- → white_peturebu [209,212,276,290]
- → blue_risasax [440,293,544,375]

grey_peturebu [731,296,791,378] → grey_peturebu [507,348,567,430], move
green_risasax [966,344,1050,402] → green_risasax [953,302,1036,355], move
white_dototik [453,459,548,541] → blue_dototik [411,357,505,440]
...
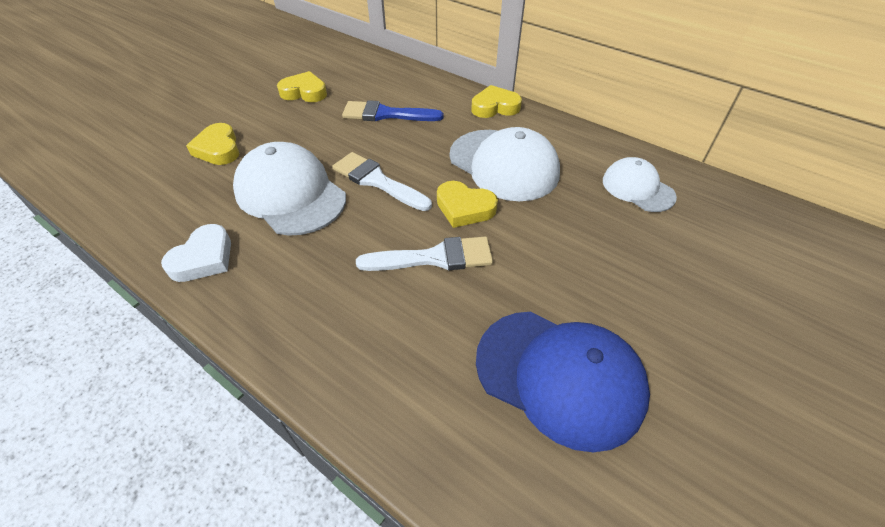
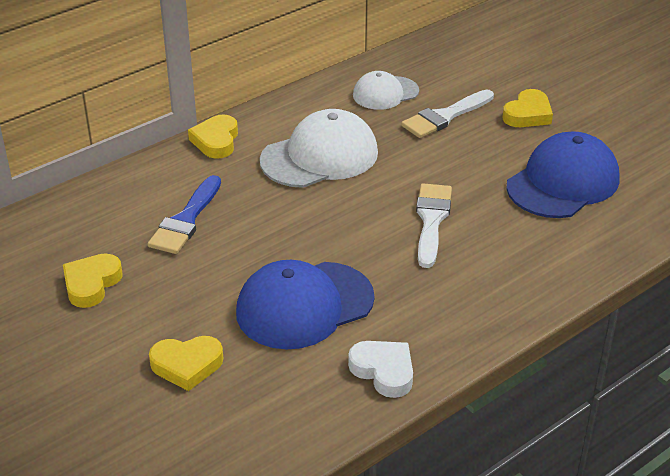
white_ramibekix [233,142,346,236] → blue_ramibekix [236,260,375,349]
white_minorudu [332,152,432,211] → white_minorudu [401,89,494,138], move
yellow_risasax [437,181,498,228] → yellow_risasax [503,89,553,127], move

**What the exercise asks**. Starting at the line above that holds "- → white_peturebu [209,212,276,290]" and ending at the line that holds "white_dototik [453,459,548,541] →", transcribe each line exactly and include no other lines.

**Result**.
- → white_peturebu [209,212,276,290]
- → blue_risasax [440,293,544,375]

grey_peturebu [731,296,791,378] → grey_peturebu [507,348,567,430], move
green_risasax [966,344,1050,402] → green_risasax [953,302,1036,355], move
white_dototik [453,459,548,541] → blue_dototik [411,357,505,440]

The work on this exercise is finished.